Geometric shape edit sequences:

*** Block opens ***

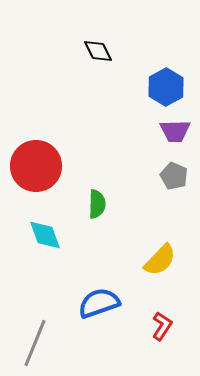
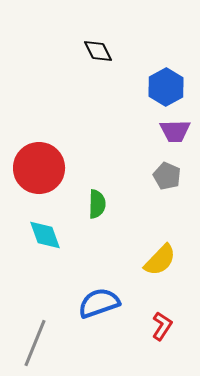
red circle: moved 3 px right, 2 px down
gray pentagon: moved 7 px left
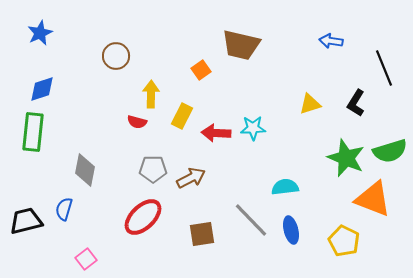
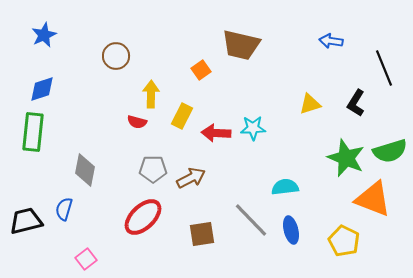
blue star: moved 4 px right, 2 px down
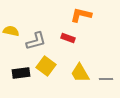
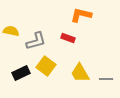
black rectangle: rotated 18 degrees counterclockwise
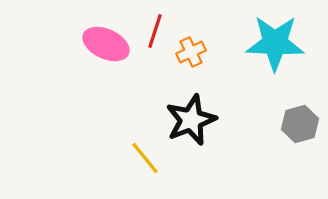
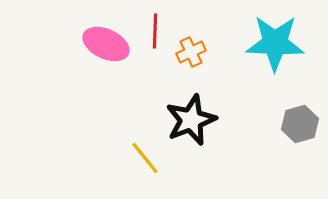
red line: rotated 16 degrees counterclockwise
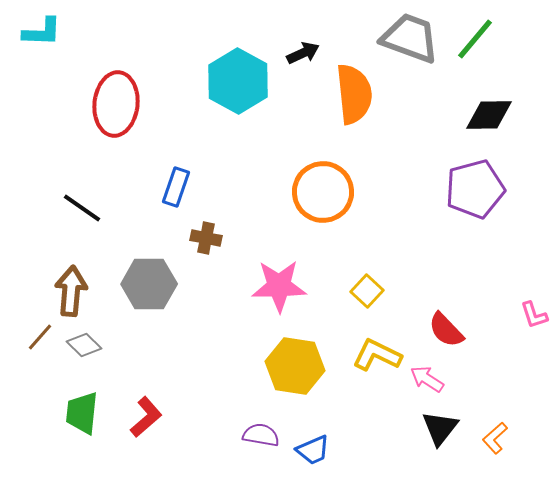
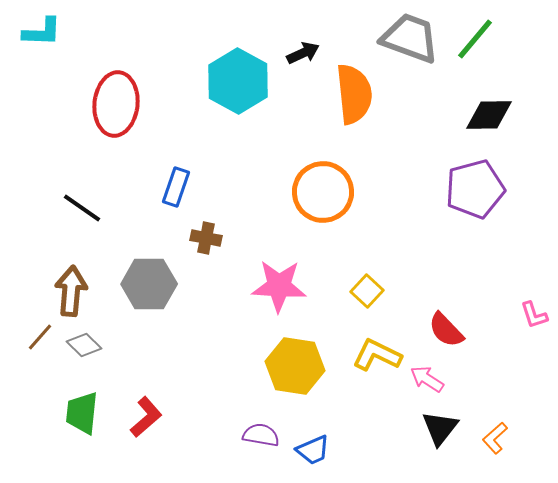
pink star: rotated 4 degrees clockwise
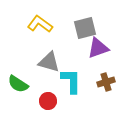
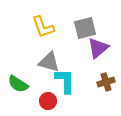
yellow L-shape: moved 3 px right, 3 px down; rotated 145 degrees counterclockwise
purple triangle: rotated 20 degrees counterclockwise
cyan L-shape: moved 6 px left
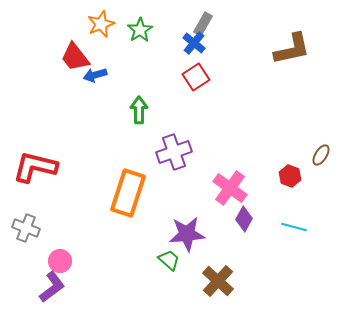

*** Block closes ***

» What needs to be done:
Write the lines from the one with "blue star: moved 4 px right, 2 px down" through the last line of the entries out again exactly, both ends included, and skip the pictures.

» Output for this exercise:
blue star: moved 4 px right, 2 px down
black rectangle: rotated 18 degrees counterclockwise
red line: rotated 16 degrees counterclockwise
pink star: rotated 4 degrees clockwise
yellow L-shape: moved 3 px right, 3 px down; rotated 145 degrees counterclockwise
purple triangle: rotated 20 degrees counterclockwise
cyan L-shape: moved 6 px left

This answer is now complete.